| PROBLEM REQUIREMENTS |
Which lines run from the one containing "(294, 391) = (361, 381): grey" to the end of the entries? Copy them exactly, both ends included, and give nothing else.

| LISTED RECORDS |
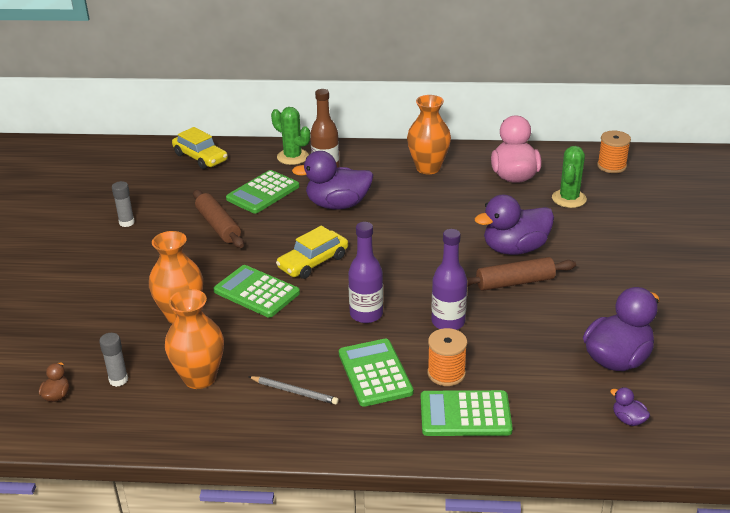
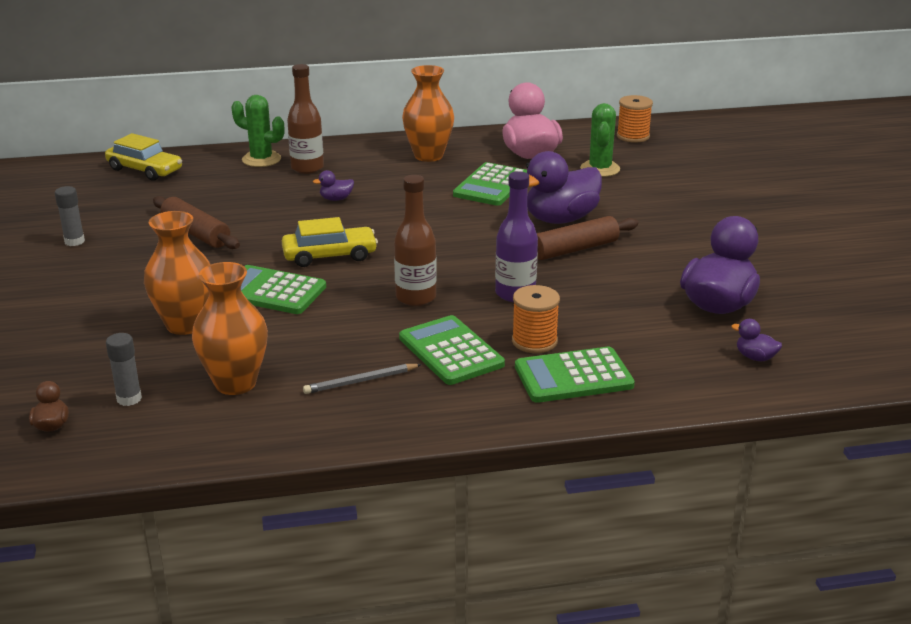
camera: 15 degrees left, 5 degrees down
(263, 193) = (239, 196): green calculator -> green calculator (491, 185)
(294, 391) = (361, 381): grey pencil -> grey pencil turned 150 degrees clockwise
(313, 262) = (330, 255): yellow car -> yellow car turned 135 degrees counterclockwise
(337, 205) = (336, 199): purple duck -> purple duck, size x0.43
(366, 314) = (416, 297): purple bottle -> brown bottle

| TASK RESULT |
(294, 391) = (361, 381): grey pencil -> grey pencil turned 150 degrees clockwise
(313, 262) = (330, 255): yellow car -> yellow car turned 135 degrees counterclockwise
(337, 205) = (336, 199): purple duck -> purple duck, size x0.43
(366, 314) = (416, 297): purple bottle -> brown bottle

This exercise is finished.